** Extracted material follows **

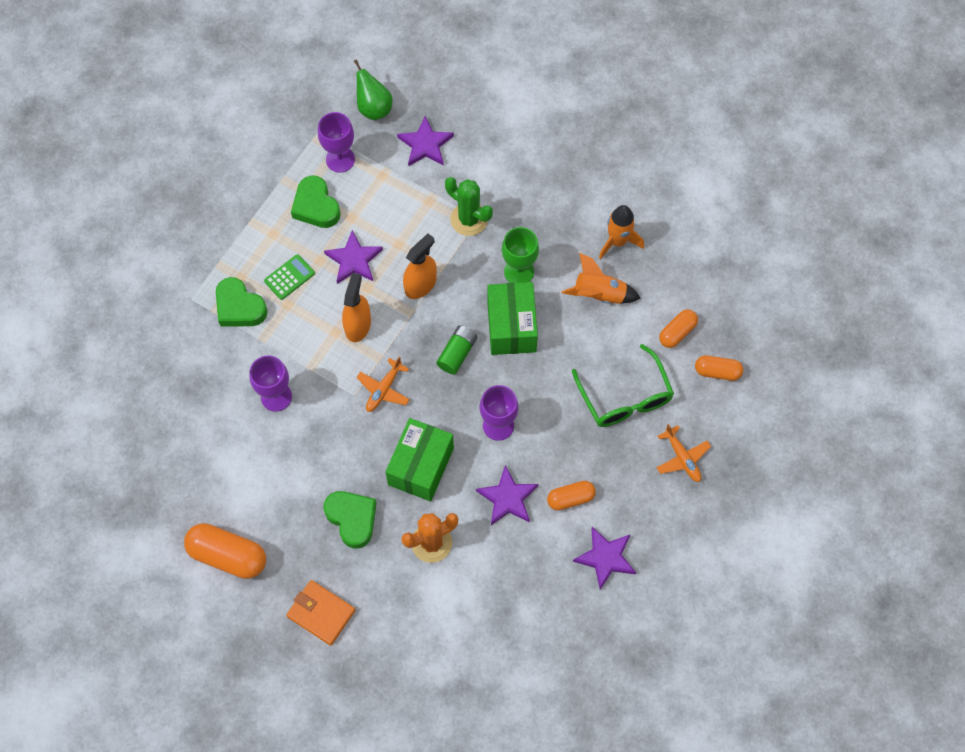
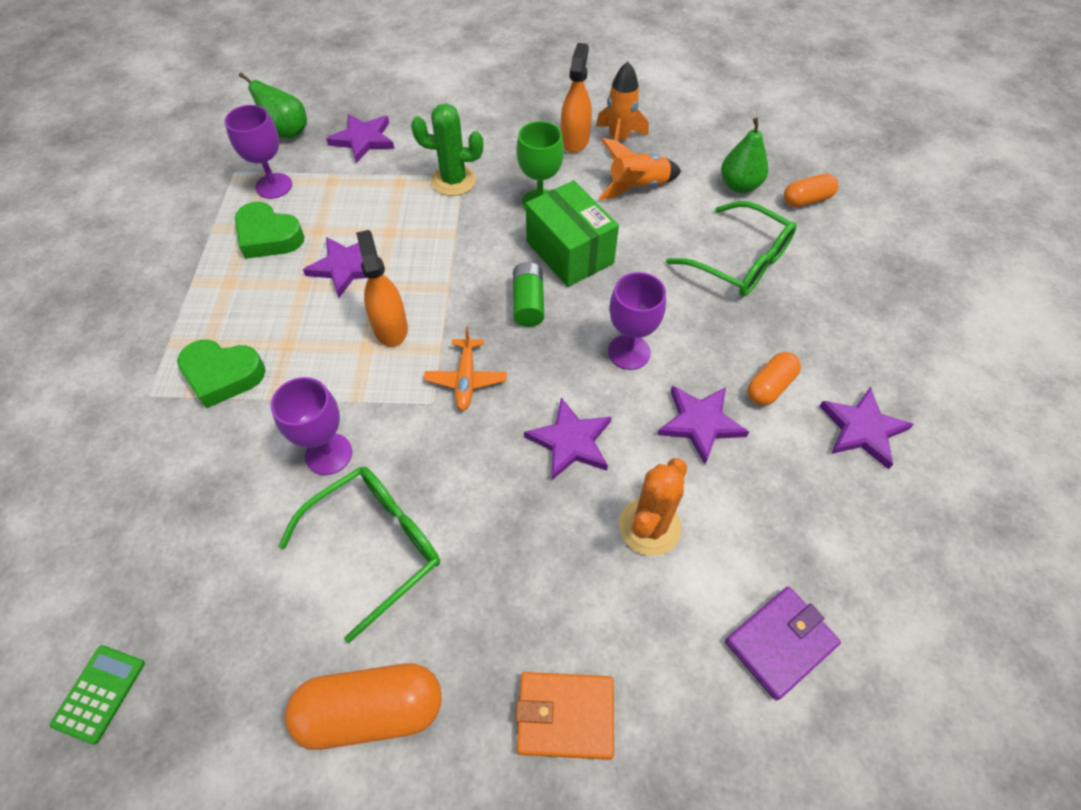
camera: 30 degrees left, 10 degrees down
(275, 469) = (377, 545): none -> green glasses
(289, 277) = (274, 316): green calculator -> green calculator (99, 693)
(352, 519) = (525, 553): green heart -> none
(420, 284) = (440, 257): orange spray bottle -> orange spray bottle (575, 140)
(421, 466) = (571, 441): green box -> purple star
(456, 644) = (780, 643): none -> purple wallet
(677, 332) = (739, 185): orange capsule -> green pear
(682, 458) = (846, 288): orange plane -> none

** End of Extracted material **

§ Exercise requirements
Extract every line from the one containing "(352, 519) = (525, 553): green heart -> none" to the end of the entries, including both of those lines, exactly as given and with nothing added.

§ Solved exercise
(352, 519) = (525, 553): green heart -> none
(420, 284) = (440, 257): orange spray bottle -> orange spray bottle (575, 140)
(421, 466) = (571, 441): green box -> purple star
(456, 644) = (780, 643): none -> purple wallet
(677, 332) = (739, 185): orange capsule -> green pear
(682, 458) = (846, 288): orange plane -> none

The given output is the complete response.